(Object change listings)
________
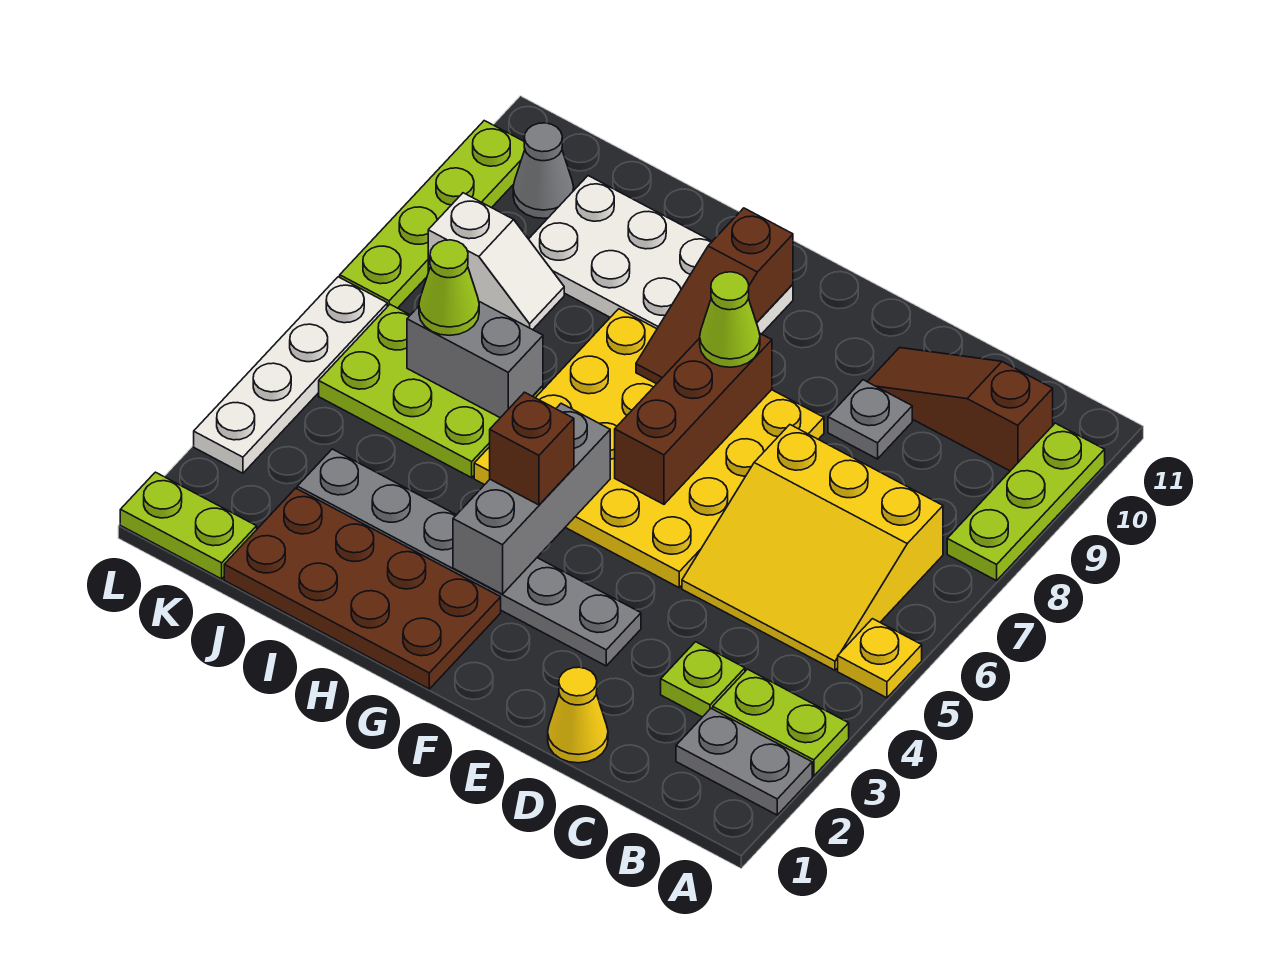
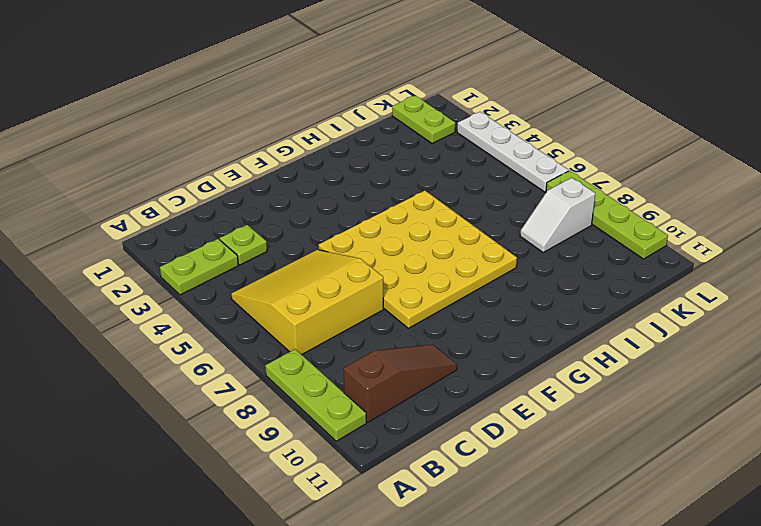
lime plate K1:K2 level 1 -> lime plate K1:L1 level 1
none -> grey plate A2:B2 level 1
none -> yellow plate A5 level 1
none -> yellow cone D1 level 1

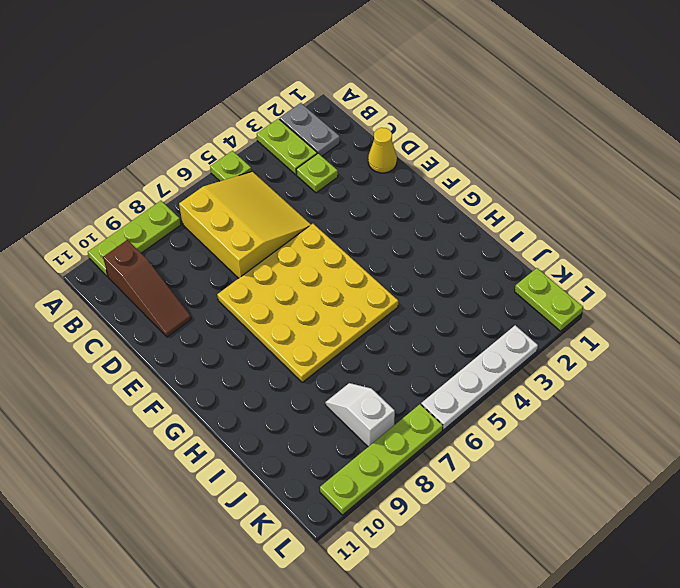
lime plate A5 level 1 -> yellow plate A5 level 1
none -> grey plate D9 level 1
none -> grey plate E3:J3 level 1
none -> brown plate G1:J2 level 1

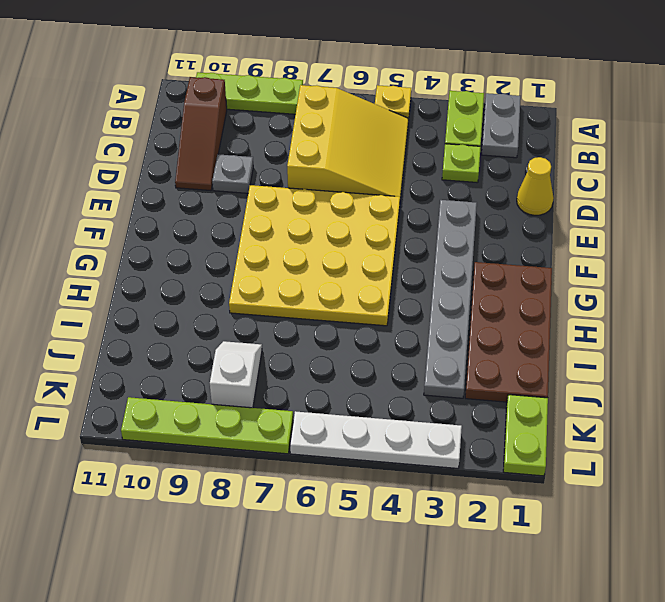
none -> white plate G9:J10 level 1
none -> lime plate I5:K6 level 1
none -> grey cone K10 level 1

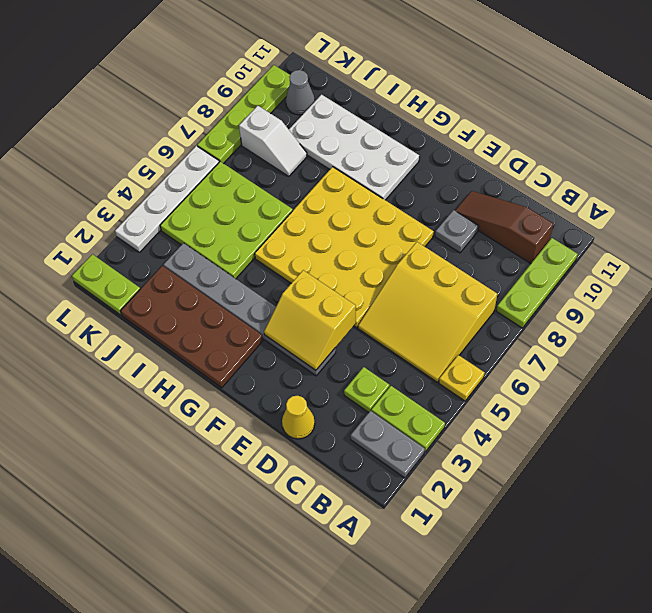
yellow slope E3:F4 level 2 top 4 -> none
lime plate I4:K6 level 1 -> lime plate I5:K6 level 1
none -> brown brick F6:F8 level 2
none -> grey brick G3:G5 level 2
none -> brown slope G8:G10 level 2 top 10

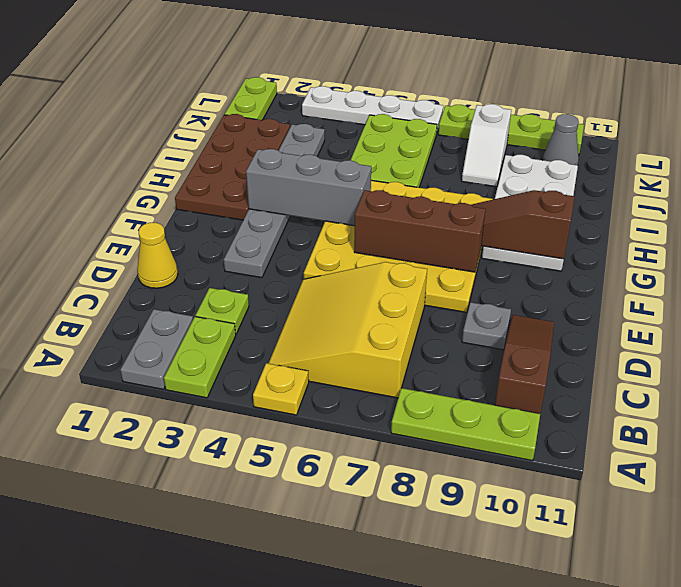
none -> grey brick I6:J6 level 2
none -> lime cone F8 level 3
none -> brown brick G4 level 3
________
Requirement ▸ The lines wanted run from the line containing "lime plate I4:K6" through the end of the entries; return them exactly, both ends included, and keep pictures out.

Reply to the task ▸
lime plate I4:K6 level 1 -> lime plate I5:K6 level 1
none -> brown brick F6:F8 level 2
none -> grey brick G3:G5 level 2
none -> brown slope G8:G10 level 2 top 10

none -> grey brick I6:J6 level 2
none -> lime cone F8 level 3
none -> brown brick G4 level 3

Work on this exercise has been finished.